[WORK TASK] Return all lines from the entries below in which the word "bulb" is present.

Object state change records:
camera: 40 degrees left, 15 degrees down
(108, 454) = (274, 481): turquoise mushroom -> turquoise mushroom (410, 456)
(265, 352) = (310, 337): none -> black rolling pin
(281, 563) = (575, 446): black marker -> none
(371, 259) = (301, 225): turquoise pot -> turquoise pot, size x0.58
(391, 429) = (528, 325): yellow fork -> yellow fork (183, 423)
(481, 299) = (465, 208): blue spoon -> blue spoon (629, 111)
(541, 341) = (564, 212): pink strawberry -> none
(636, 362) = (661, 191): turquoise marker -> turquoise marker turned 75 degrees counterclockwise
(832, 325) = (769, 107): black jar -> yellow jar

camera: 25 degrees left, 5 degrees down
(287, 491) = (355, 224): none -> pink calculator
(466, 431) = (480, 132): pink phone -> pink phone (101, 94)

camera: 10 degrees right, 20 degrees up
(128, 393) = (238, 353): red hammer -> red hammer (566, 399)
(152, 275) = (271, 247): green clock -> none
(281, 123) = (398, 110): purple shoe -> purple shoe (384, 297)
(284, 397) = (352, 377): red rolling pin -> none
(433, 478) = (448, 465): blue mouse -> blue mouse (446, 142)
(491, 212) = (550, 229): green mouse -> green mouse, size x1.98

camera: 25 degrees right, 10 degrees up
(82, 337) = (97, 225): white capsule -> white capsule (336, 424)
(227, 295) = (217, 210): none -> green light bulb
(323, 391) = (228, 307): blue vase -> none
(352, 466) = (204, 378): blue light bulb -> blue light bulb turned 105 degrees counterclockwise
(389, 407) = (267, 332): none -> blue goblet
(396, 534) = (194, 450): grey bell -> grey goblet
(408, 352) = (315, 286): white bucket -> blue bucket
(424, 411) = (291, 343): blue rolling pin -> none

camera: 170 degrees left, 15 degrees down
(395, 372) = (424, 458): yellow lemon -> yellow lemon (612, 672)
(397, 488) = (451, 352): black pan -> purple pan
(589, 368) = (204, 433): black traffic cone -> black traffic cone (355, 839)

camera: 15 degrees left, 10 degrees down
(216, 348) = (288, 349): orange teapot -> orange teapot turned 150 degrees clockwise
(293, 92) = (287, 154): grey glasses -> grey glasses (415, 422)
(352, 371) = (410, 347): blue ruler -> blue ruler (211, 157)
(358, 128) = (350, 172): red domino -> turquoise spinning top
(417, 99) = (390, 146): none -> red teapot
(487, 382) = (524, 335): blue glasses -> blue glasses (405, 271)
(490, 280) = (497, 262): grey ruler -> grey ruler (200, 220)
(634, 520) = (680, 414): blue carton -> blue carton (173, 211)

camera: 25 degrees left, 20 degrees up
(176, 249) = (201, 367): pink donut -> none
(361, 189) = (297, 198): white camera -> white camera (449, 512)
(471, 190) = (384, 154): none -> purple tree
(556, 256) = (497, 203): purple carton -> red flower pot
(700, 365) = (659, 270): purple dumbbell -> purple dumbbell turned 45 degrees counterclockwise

[ANSWER TO THIS EXERCISE]
(227, 295) = (217, 210): none -> green light bulb
(352, 466) = (204, 378): blue light bulb -> blue light bulb turned 105 degrees counterclockwise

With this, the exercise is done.